Look through the listing below for the string "minus". Show each line where it occurs.

══════

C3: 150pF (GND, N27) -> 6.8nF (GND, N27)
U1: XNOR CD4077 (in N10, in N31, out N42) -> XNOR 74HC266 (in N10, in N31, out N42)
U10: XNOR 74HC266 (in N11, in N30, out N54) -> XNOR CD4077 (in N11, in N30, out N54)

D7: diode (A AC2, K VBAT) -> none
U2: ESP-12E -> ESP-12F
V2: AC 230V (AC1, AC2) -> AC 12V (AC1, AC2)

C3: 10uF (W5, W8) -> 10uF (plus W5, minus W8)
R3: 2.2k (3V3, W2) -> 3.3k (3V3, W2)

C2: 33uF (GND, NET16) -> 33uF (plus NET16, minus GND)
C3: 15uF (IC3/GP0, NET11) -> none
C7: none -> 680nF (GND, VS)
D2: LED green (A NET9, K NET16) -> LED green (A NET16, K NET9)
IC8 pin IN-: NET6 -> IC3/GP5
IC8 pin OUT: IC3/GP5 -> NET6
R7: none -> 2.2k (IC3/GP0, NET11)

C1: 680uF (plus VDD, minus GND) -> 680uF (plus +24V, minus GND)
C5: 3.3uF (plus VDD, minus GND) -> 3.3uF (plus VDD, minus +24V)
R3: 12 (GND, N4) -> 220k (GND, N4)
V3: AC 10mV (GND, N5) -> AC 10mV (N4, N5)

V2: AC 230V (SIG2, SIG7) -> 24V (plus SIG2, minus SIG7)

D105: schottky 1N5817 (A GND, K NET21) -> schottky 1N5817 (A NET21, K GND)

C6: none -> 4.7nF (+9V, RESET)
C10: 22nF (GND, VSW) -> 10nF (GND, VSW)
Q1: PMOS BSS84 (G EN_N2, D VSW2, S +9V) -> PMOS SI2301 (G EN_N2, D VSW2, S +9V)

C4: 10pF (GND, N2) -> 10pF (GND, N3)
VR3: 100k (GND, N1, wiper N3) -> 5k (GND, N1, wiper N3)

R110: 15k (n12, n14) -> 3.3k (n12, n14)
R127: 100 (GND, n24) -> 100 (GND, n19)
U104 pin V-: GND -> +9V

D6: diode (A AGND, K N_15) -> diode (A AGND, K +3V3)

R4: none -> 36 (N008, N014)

══════

→ **Result**:
C3: 10uF (W5, W8) -> 10uF (plus W5, minus W8)
C2: 33uF (GND, NET16) -> 33uF (plus NET16, minus GND)
C1: 680uF (plus VDD, minus GND) -> 680uF (plus +24V, minus GND)
C5: 3.3uF (plus VDD, minus GND) -> 3.3uF (plus VDD, minus +24V)
V2: AC 230V (SIG2, SIG7) -> 24V (plus SIG2, minus SIG7)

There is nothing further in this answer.